• _WHAT IS NEEDED_:
From the entries below, count the lines with "RFID". Write only the count.

━━━━━ SOURCE DATA ━━━━━

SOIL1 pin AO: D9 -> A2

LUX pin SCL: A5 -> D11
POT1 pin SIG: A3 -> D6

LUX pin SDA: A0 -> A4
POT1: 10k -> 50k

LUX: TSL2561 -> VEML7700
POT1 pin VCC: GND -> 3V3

━━━━━
━━━━━ SOURCE DATA ━━━━━

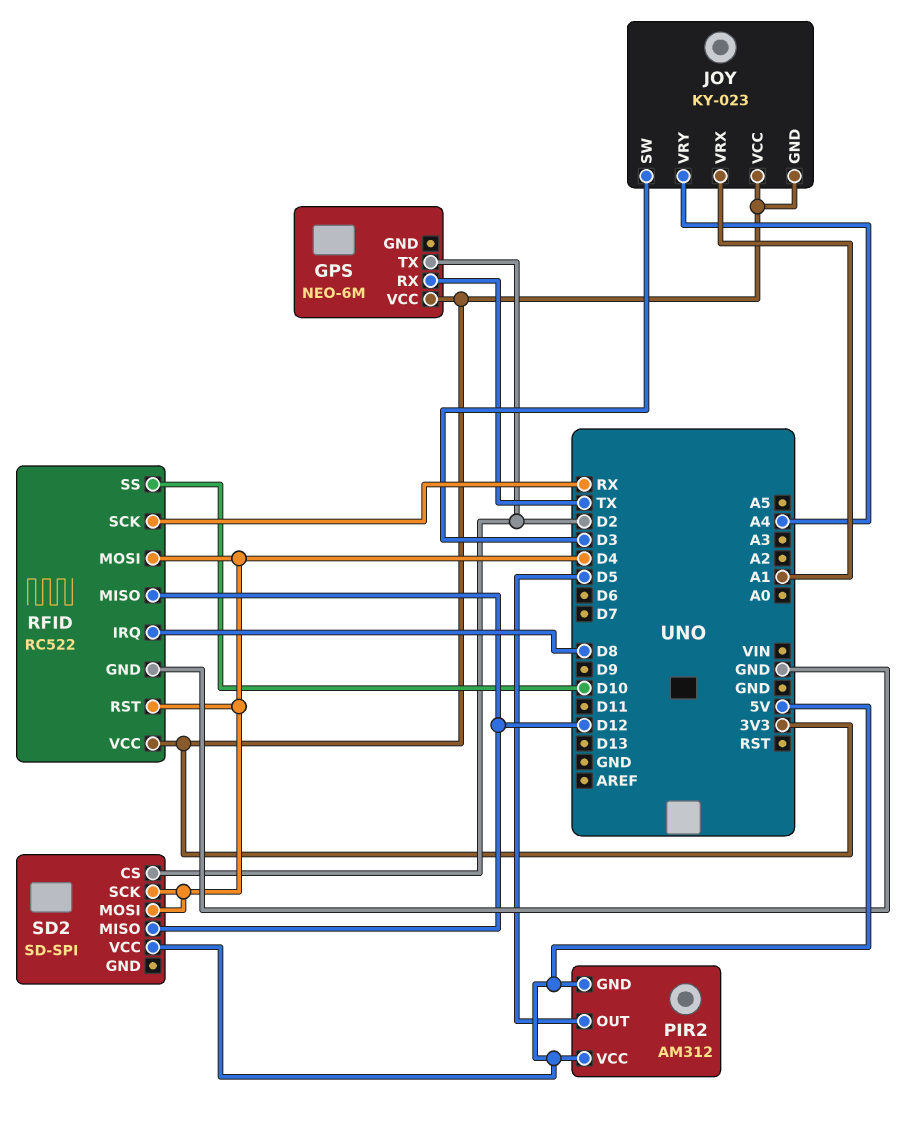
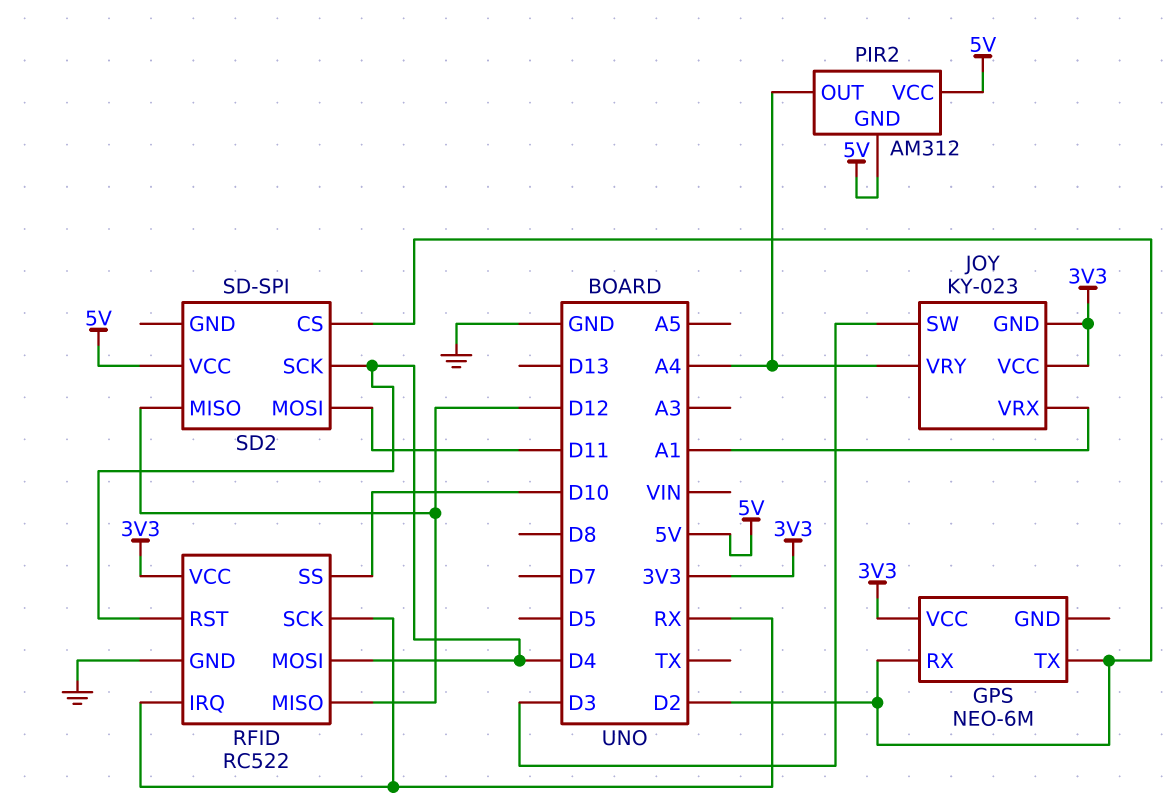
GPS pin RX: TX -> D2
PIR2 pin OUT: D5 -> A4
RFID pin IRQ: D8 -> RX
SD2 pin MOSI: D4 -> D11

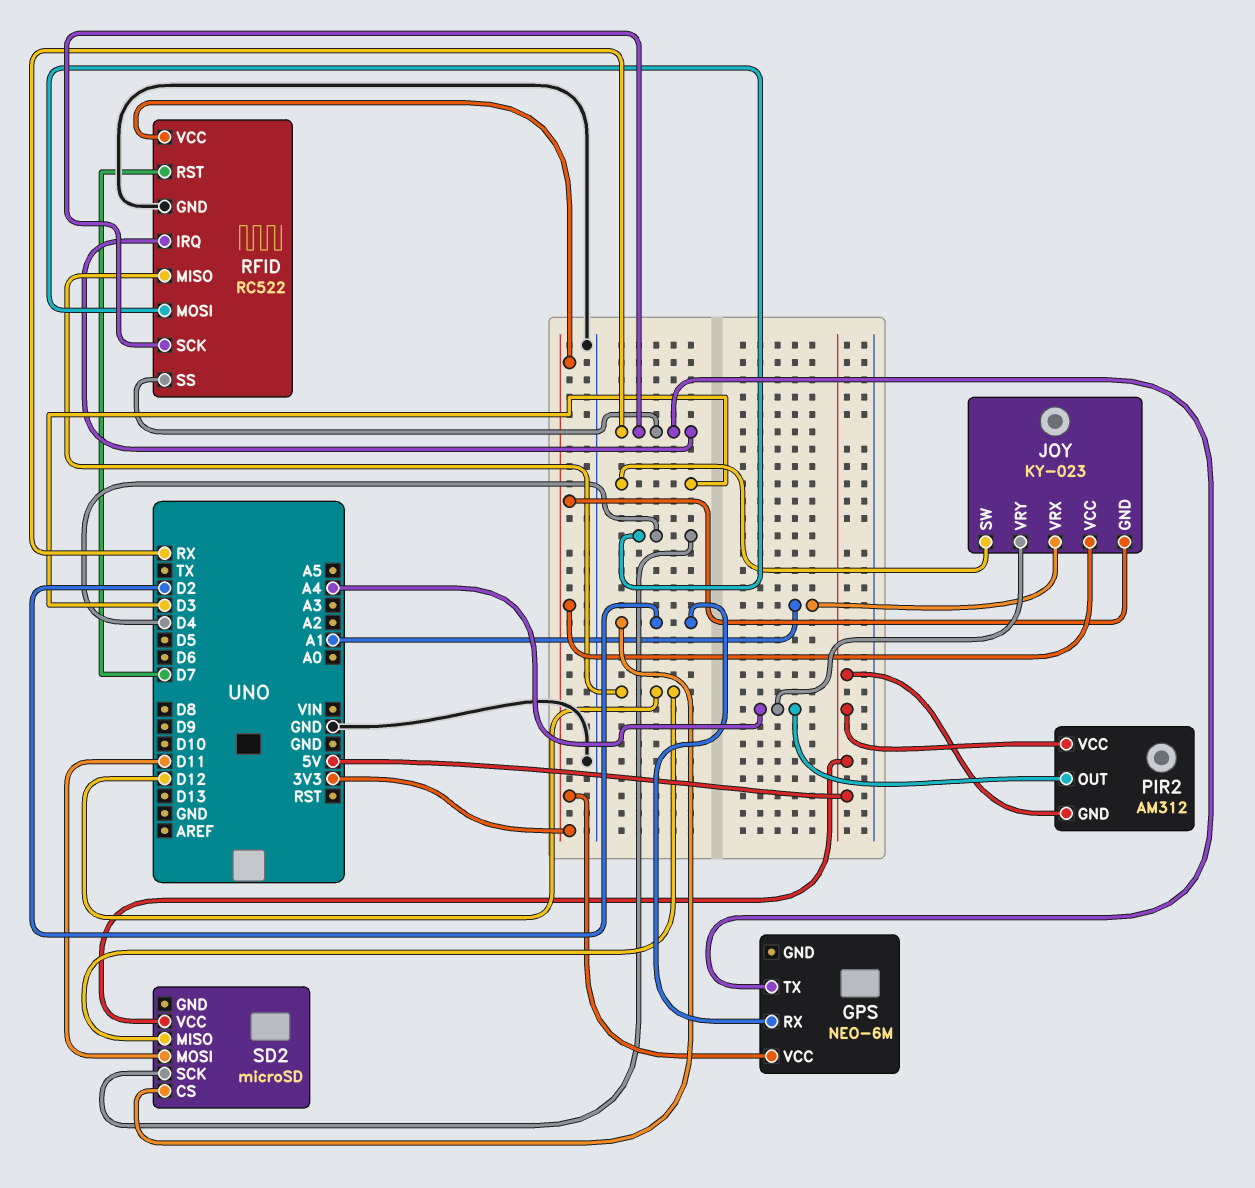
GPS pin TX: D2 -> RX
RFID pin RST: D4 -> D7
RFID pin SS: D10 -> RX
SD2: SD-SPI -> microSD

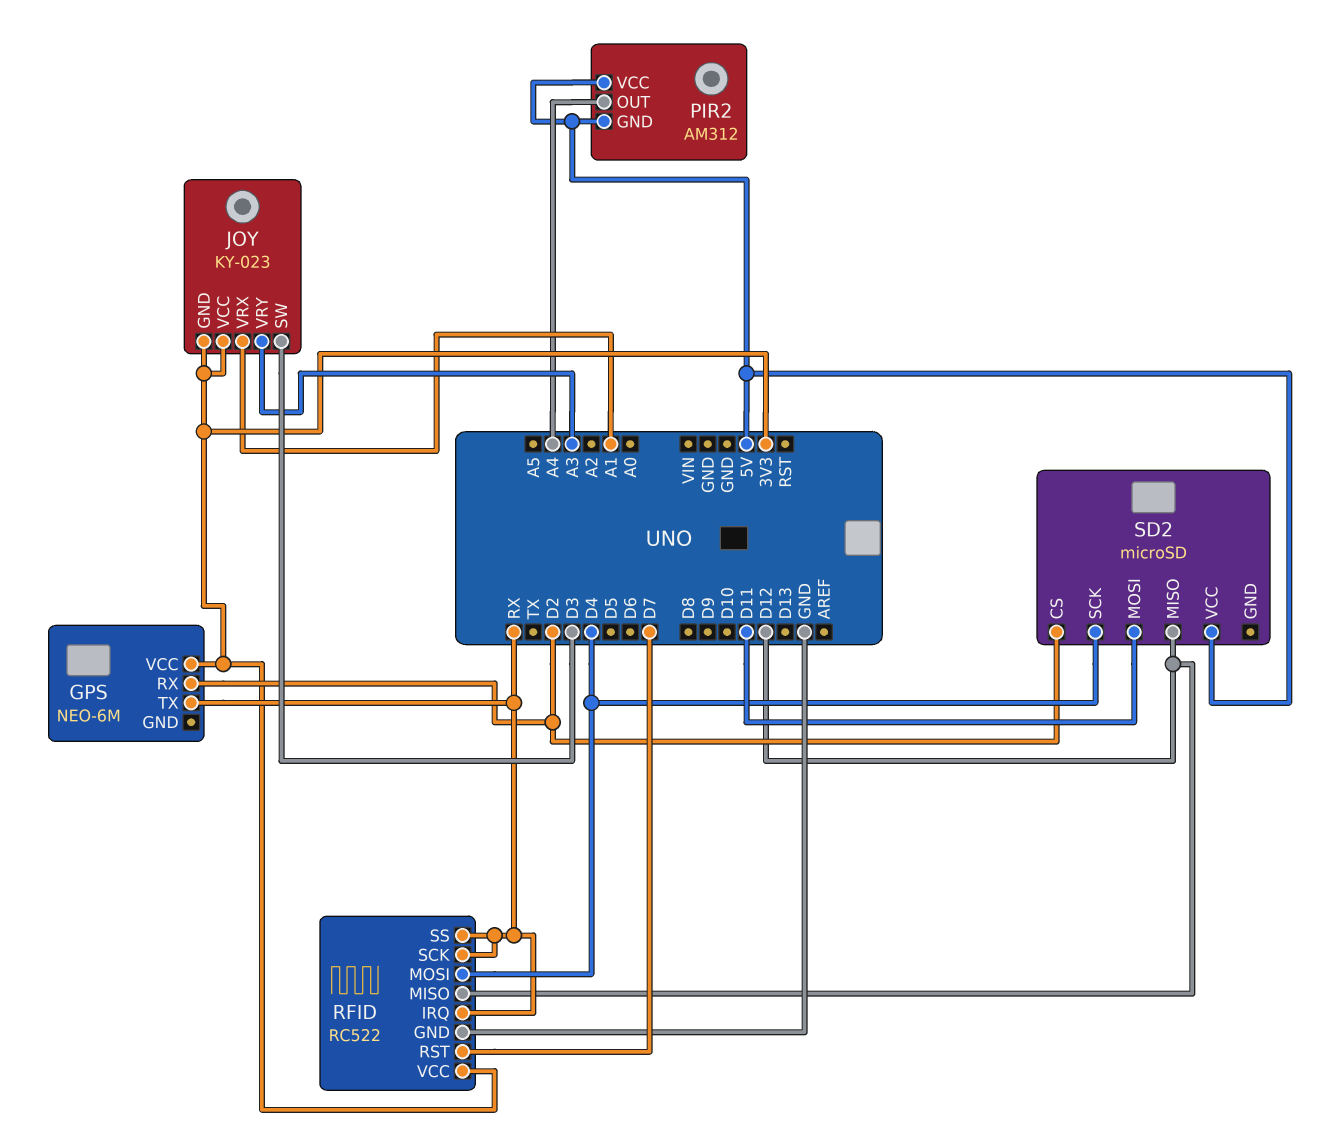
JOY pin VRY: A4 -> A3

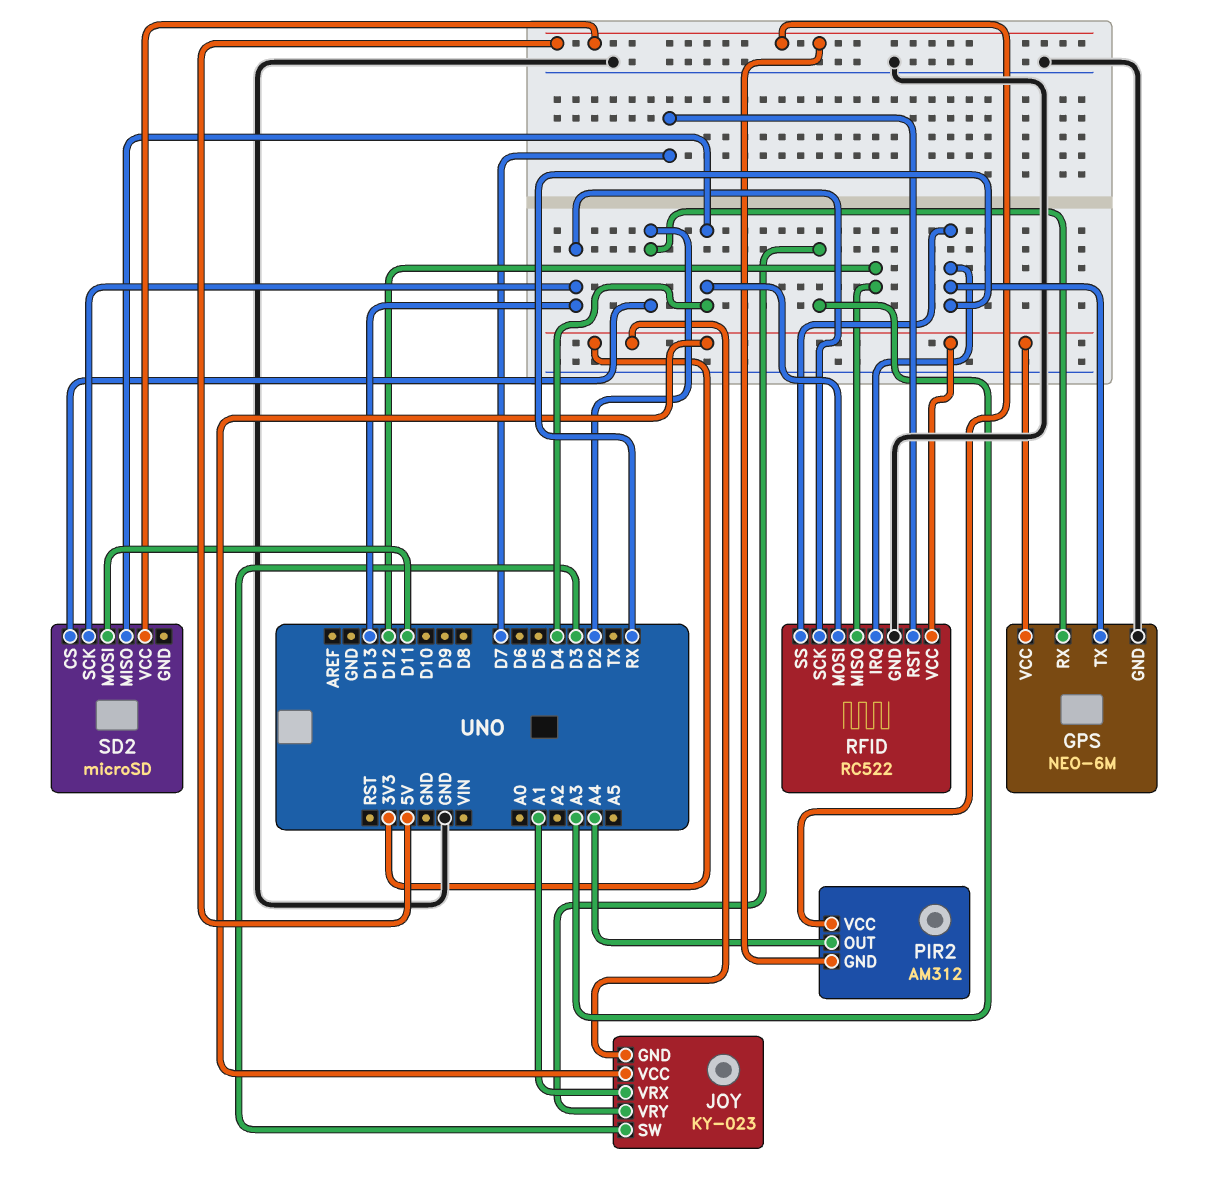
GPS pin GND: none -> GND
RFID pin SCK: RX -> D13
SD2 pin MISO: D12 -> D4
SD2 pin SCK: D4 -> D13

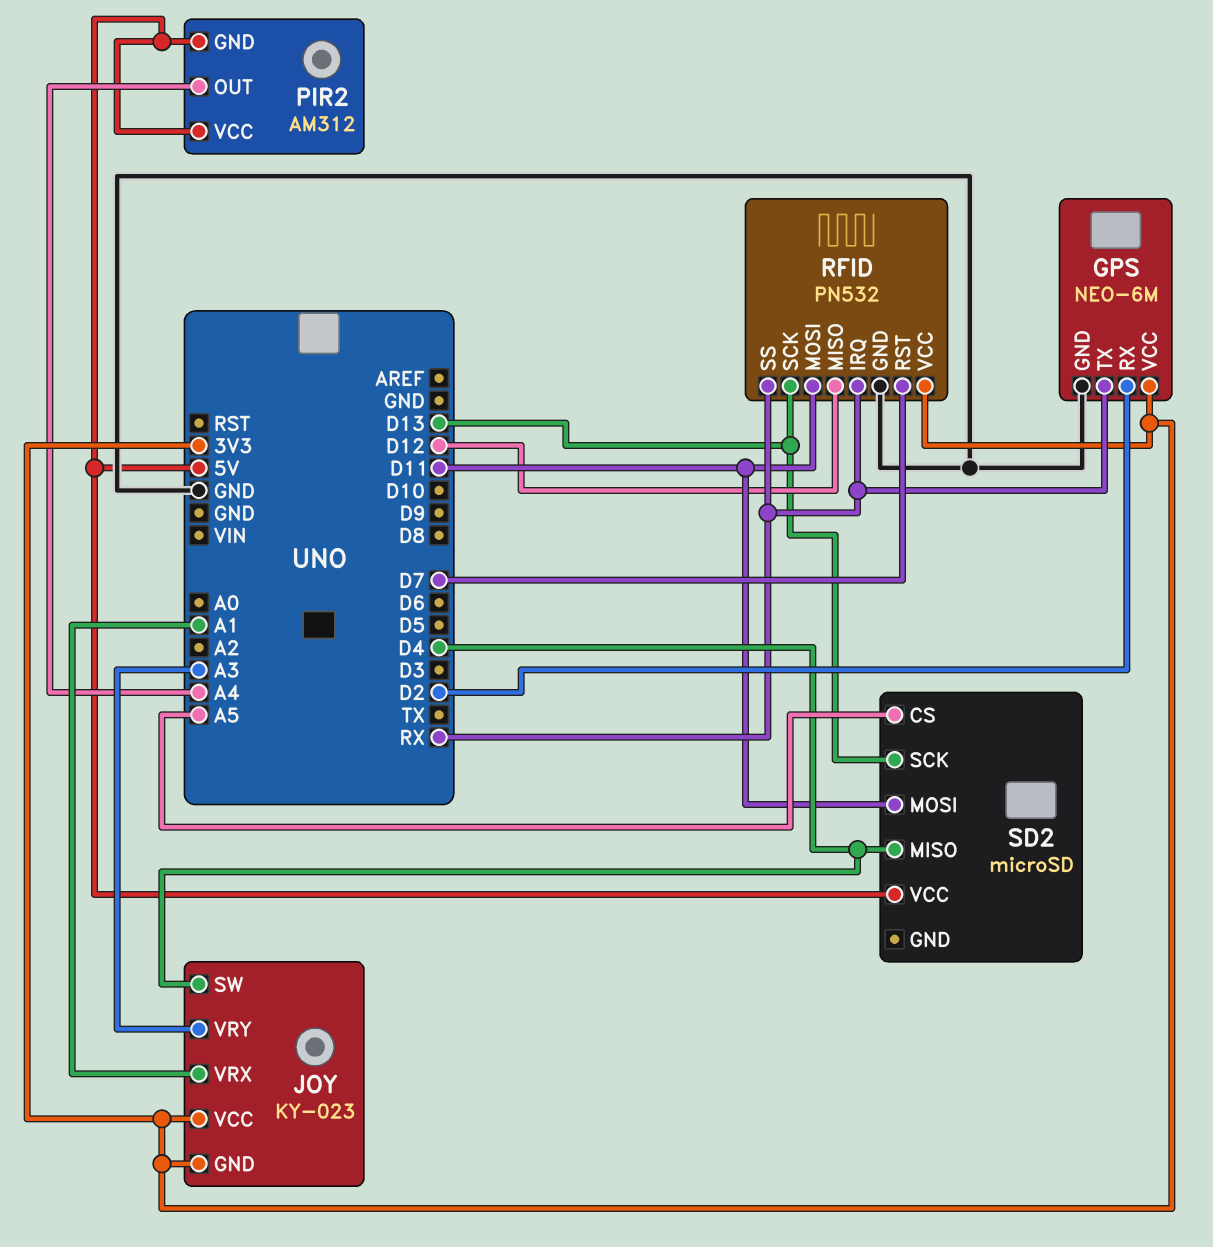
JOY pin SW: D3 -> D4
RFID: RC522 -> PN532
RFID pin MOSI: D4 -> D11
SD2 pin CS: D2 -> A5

━━━━━

• _ANSWER FOR THIS EXERCISE_:
6